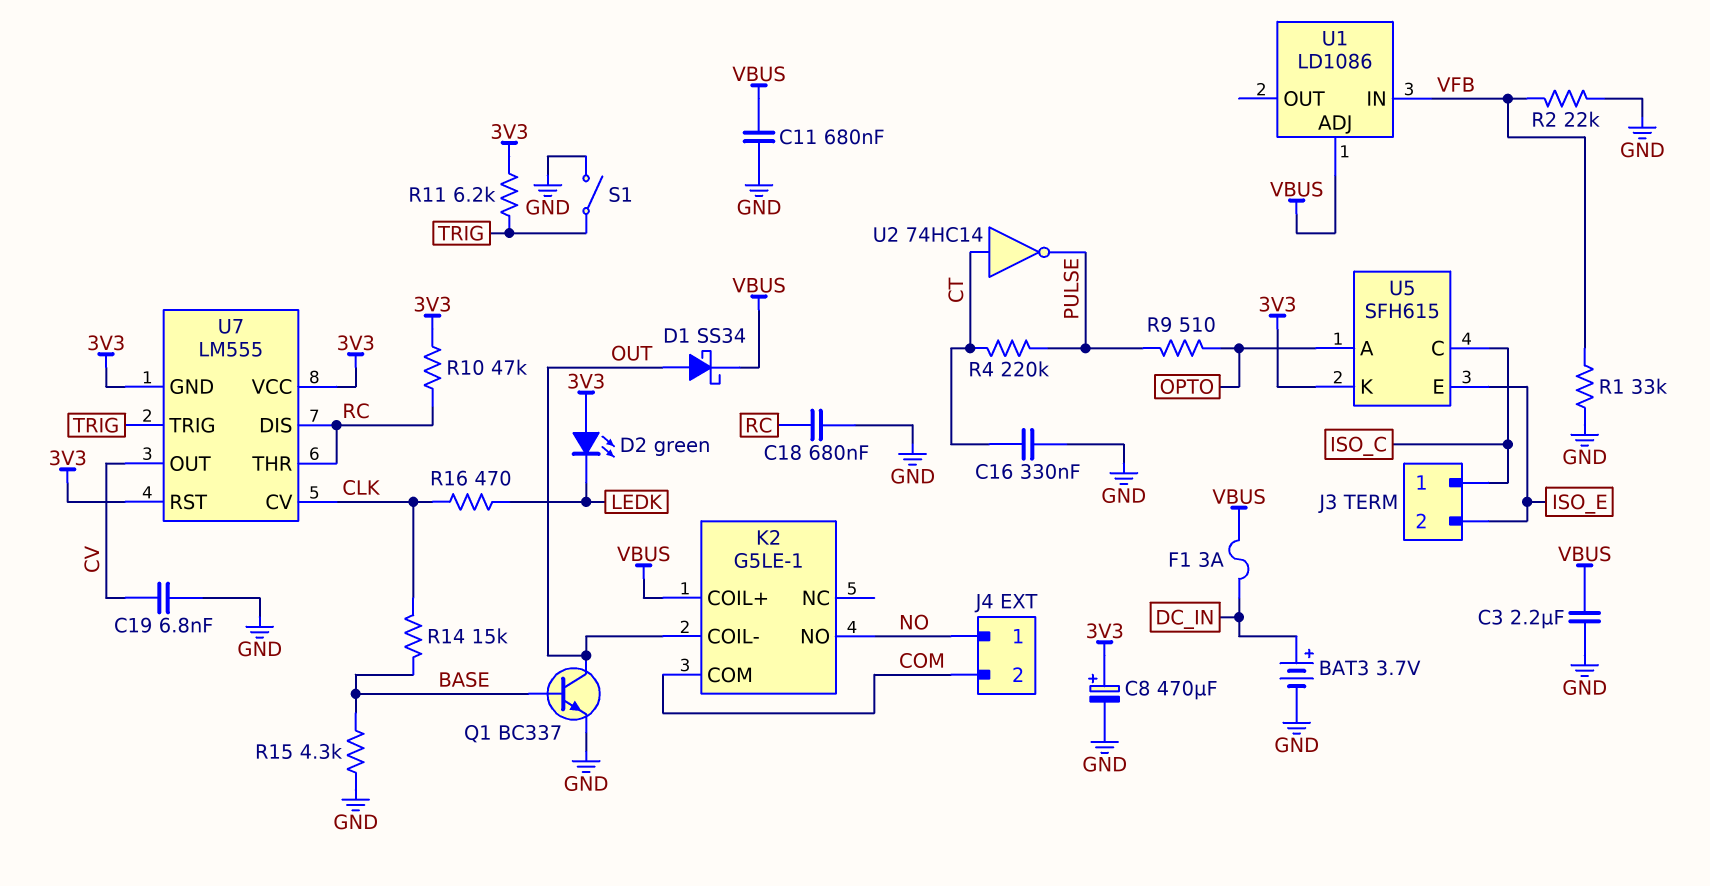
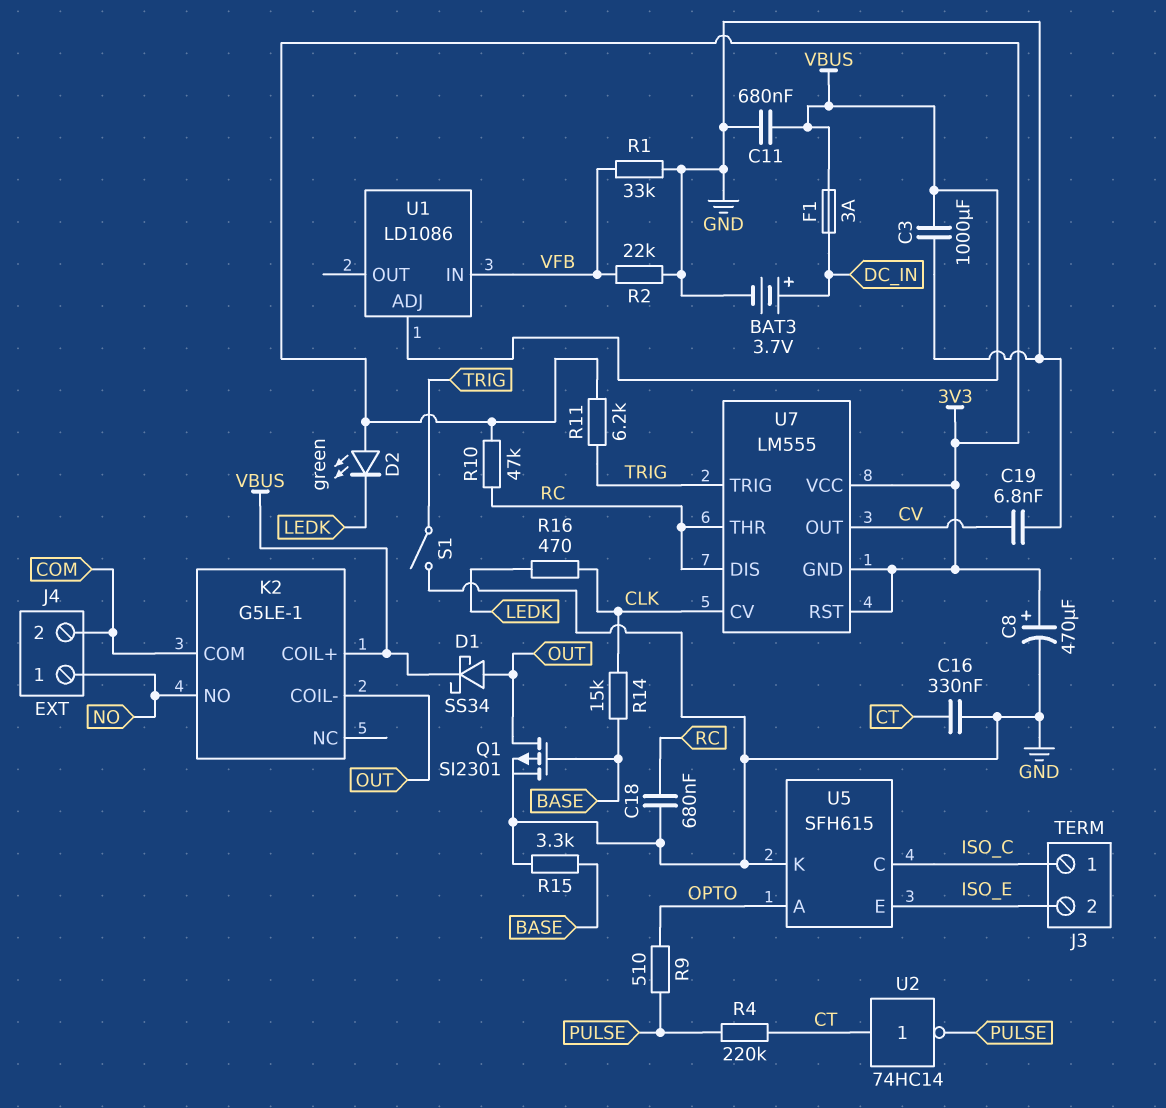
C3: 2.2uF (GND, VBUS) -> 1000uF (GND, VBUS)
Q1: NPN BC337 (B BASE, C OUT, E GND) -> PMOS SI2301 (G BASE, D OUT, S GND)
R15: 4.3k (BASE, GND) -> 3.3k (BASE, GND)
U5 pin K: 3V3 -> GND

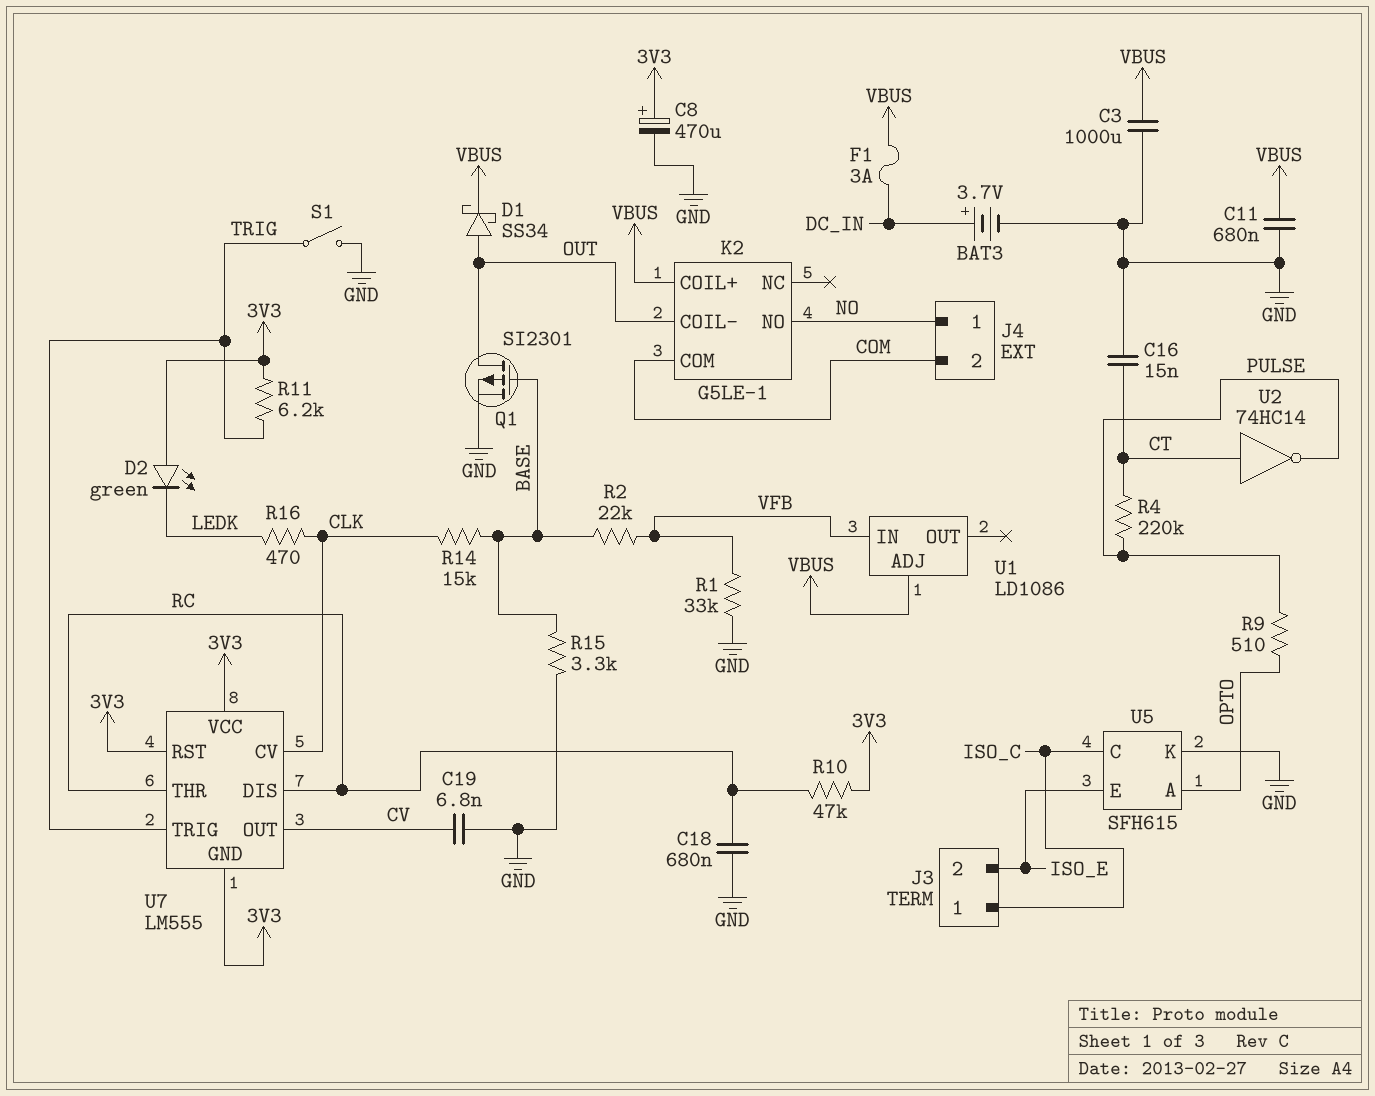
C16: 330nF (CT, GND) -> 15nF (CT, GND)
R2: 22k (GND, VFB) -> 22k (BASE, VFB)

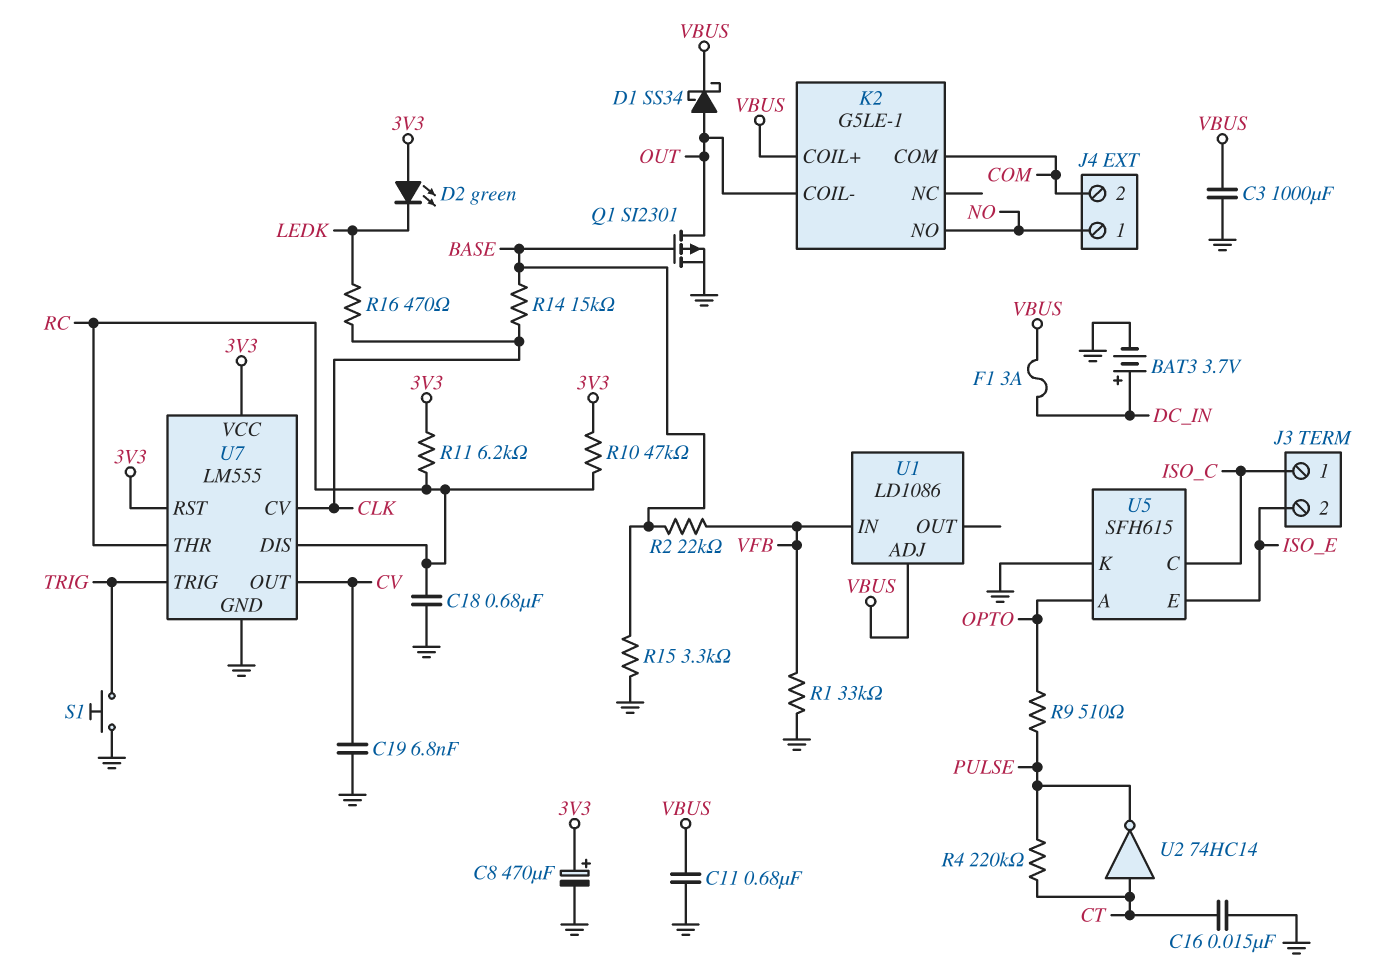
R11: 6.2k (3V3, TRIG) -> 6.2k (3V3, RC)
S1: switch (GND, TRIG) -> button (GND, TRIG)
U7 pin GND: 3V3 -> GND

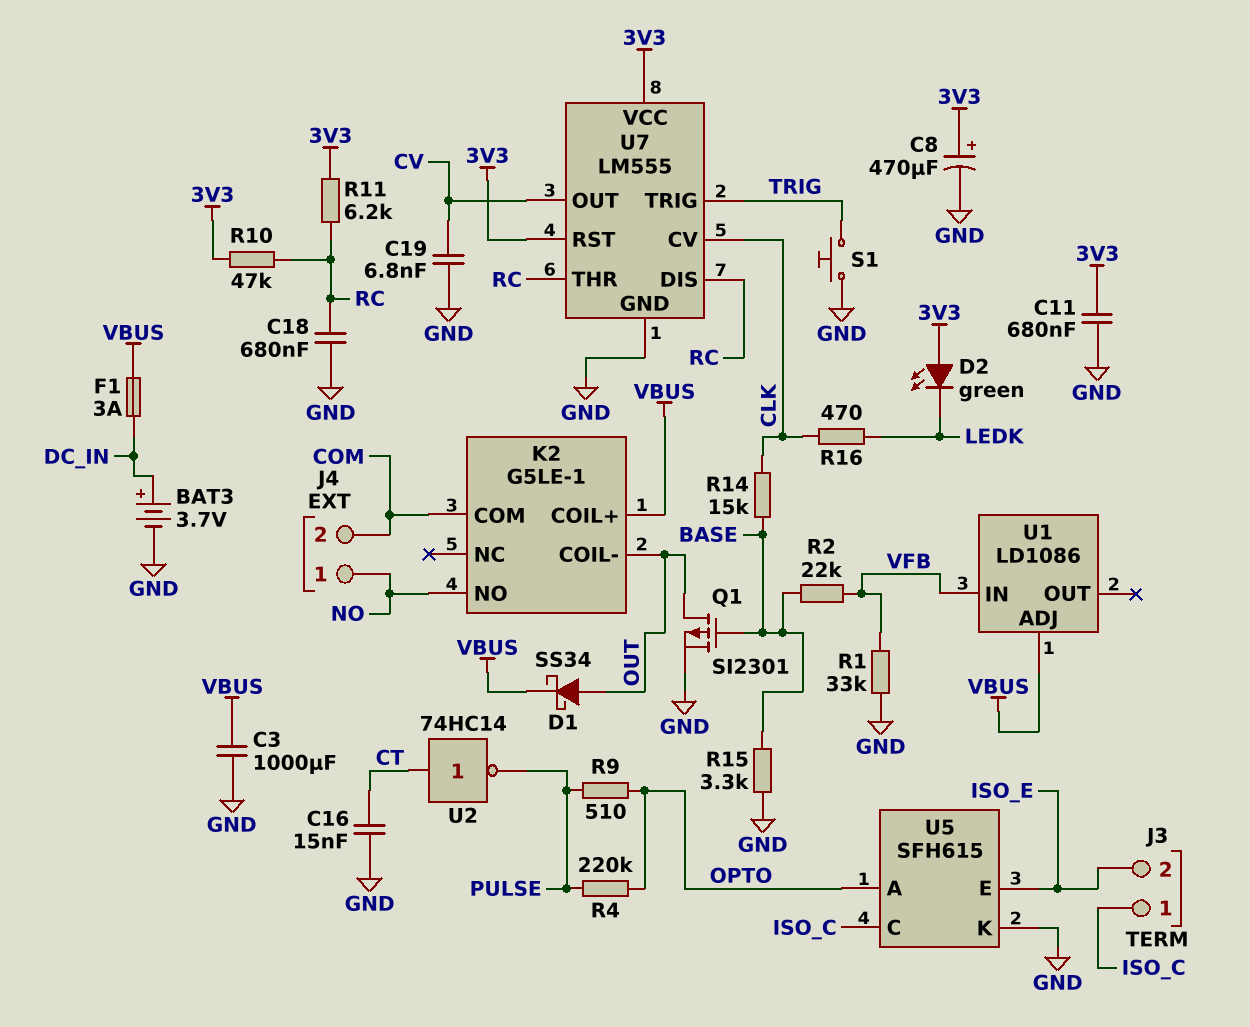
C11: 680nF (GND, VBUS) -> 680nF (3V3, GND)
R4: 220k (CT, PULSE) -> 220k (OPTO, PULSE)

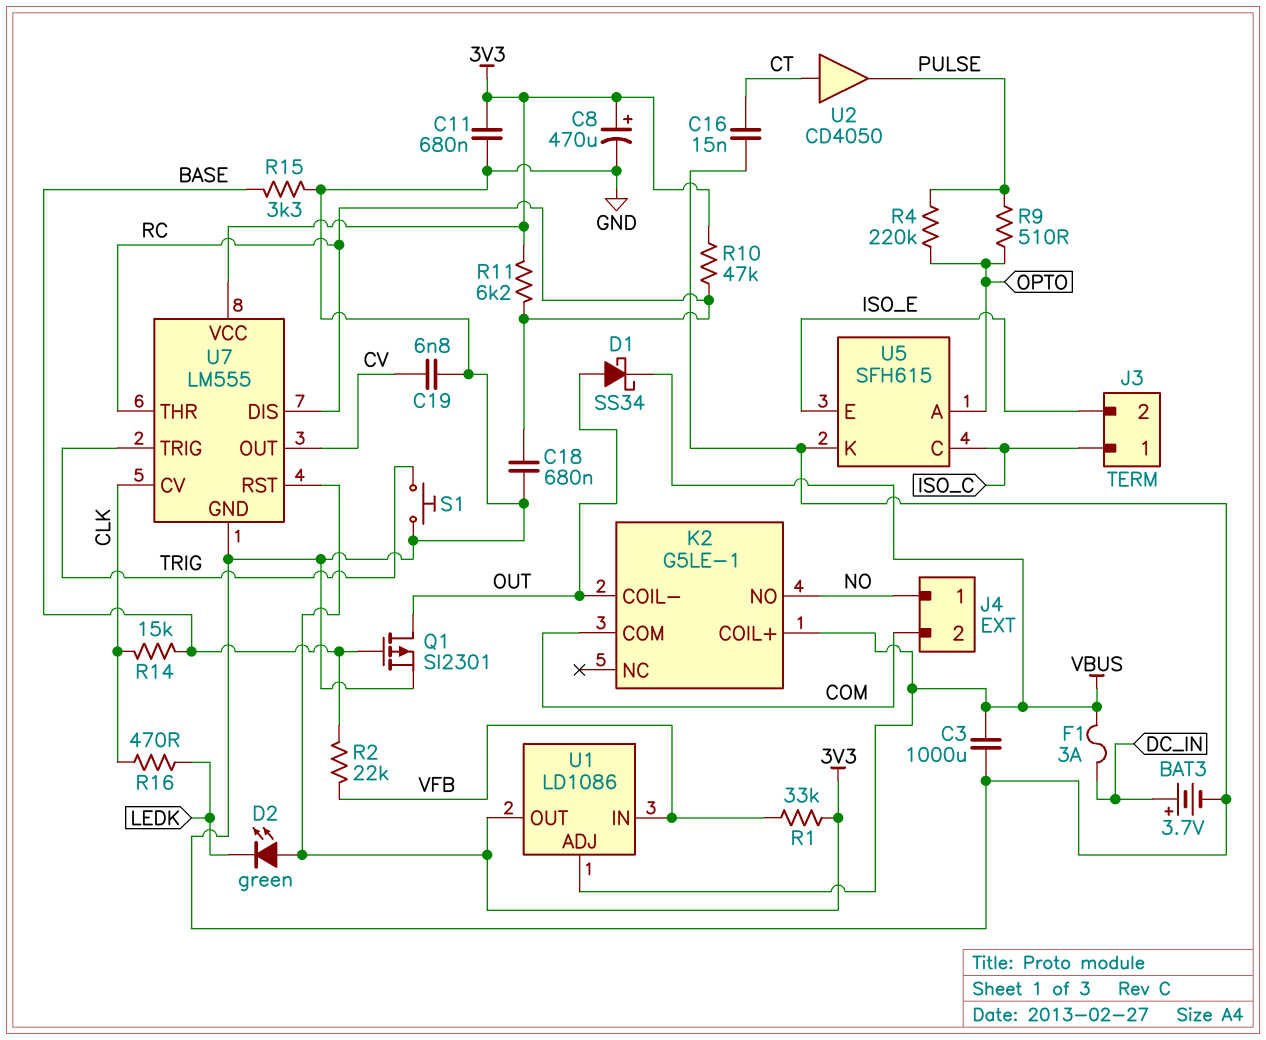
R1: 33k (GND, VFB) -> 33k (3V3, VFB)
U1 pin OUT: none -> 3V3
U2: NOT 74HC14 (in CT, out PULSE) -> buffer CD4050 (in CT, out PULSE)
——
An exact copy of the records above is wanted, with the pictures omitted.

C3: 2.2uF (GND, VBUS) -> 1000uF (GND, VBUS)
Q1: NPN BC337 (B BASE, C OUT, E GND) -> PMOS SI2301 (G BASE, D OUT, S GND)
R15: 4.3k (BASE, GND) -> 3.3k (BASE, GND)
U5 pin K: 3V3 -> GND

C16: 330nF (CT, GND) -> 15nF (CT, GND)
R2: 22k (GND, VFB) -> 22k (BASE, VFB)

R11: 6.2k (3V3, TRIG) -> 6.2k (3V3, RC)
S1: switch (GND, TRIG) -> button (GND, TRIG)
U7 pin GND: 3V3 -> GND

C11: 680nF (GND, VBUS) -> 680nF (3V3, GND)
R4: 220k (CT, PULSE) -> 220k (OPTO, PULSE)

R1: 33k (GND, VFB) -> 33k (3V3, VFB)
U1 pin OUT: none -> 3V3
U2: NOT 74HC14 (in CT, out PULSE) -> buffer CD4050 (in CT, out PULSE)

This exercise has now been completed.